[Dataset extract]

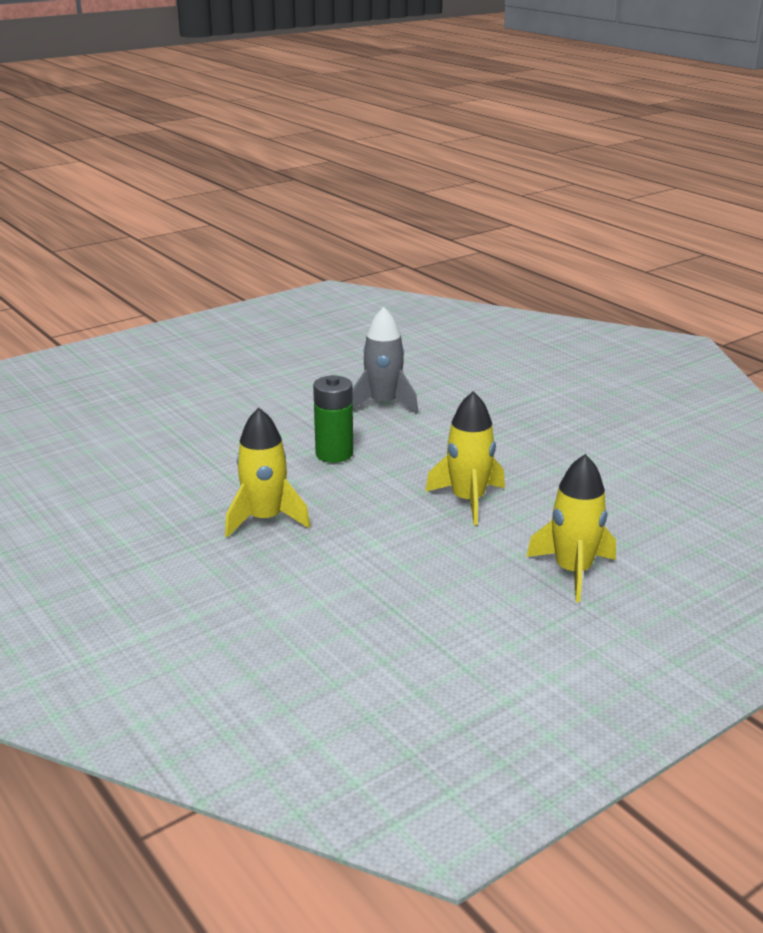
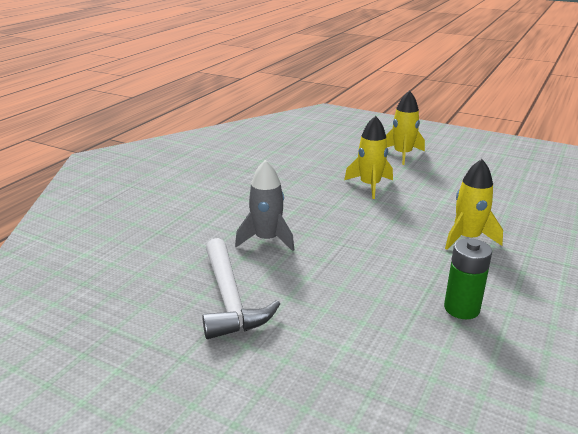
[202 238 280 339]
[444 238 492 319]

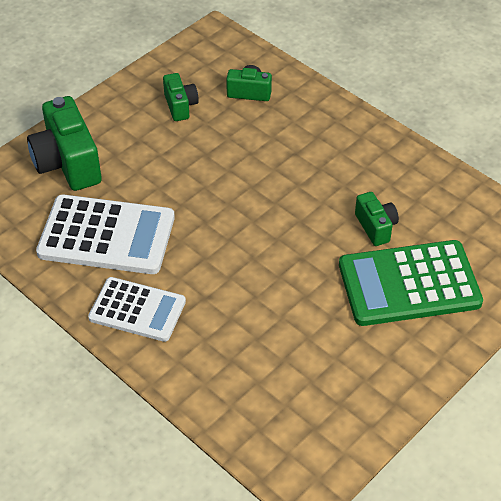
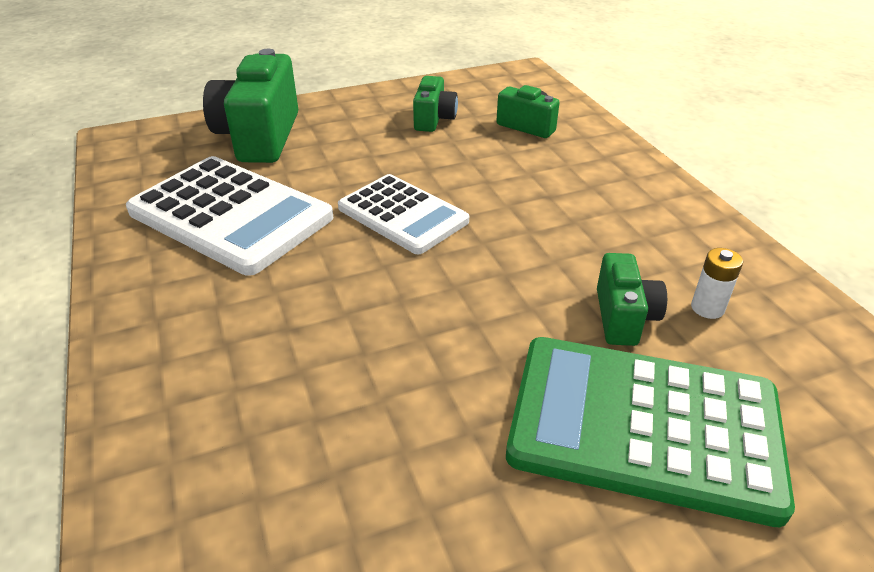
[691 248 743 319]
[338 174 469 254]

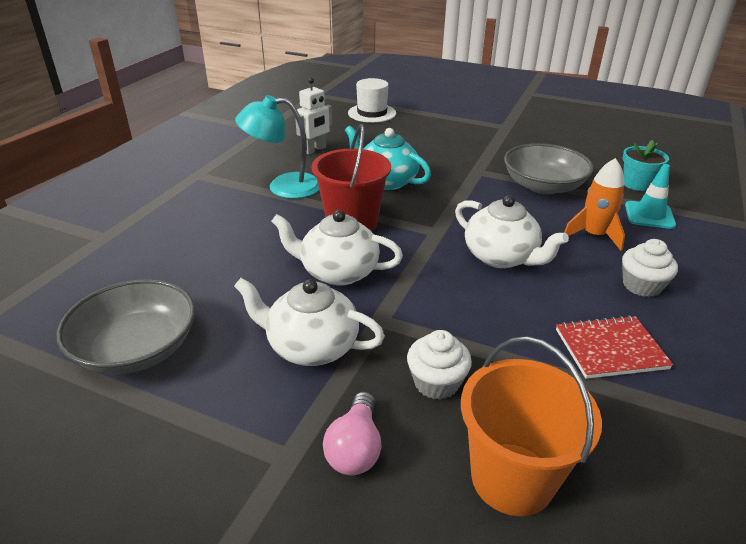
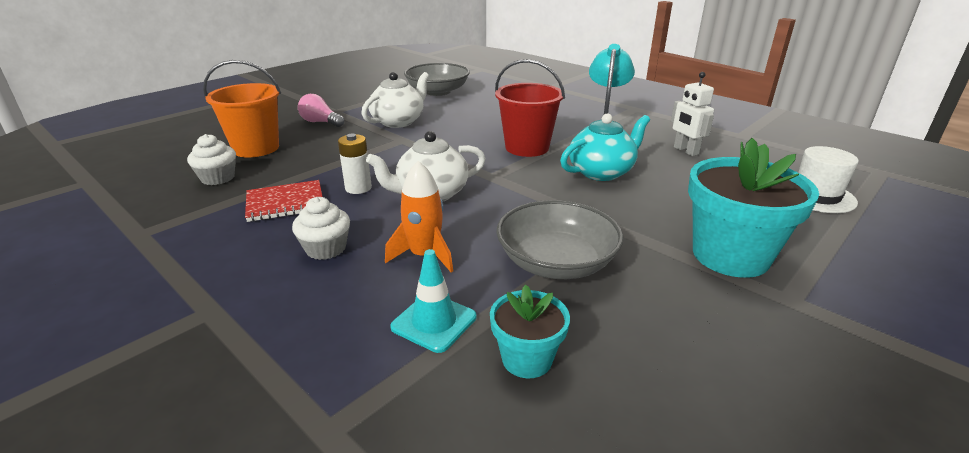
[271 210 403 286] (first image)
[338 133 372 194]
[688 138 819 278]
[187 134 236 185]
[245 180 323 222]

[/Dataset extract]

> **What is needed**:
Copy out the data verbatim, excluding the pictures.

> **Answer for the task**:
[202 238 280 339]
[444 238 492 319]

[691 248 743 319]
[338 174 469 254]

[271 210 403 286] (first image)
[338 133 372 194]
[688 138 819 278]
[187 134 236 185]
[245 180 323 222]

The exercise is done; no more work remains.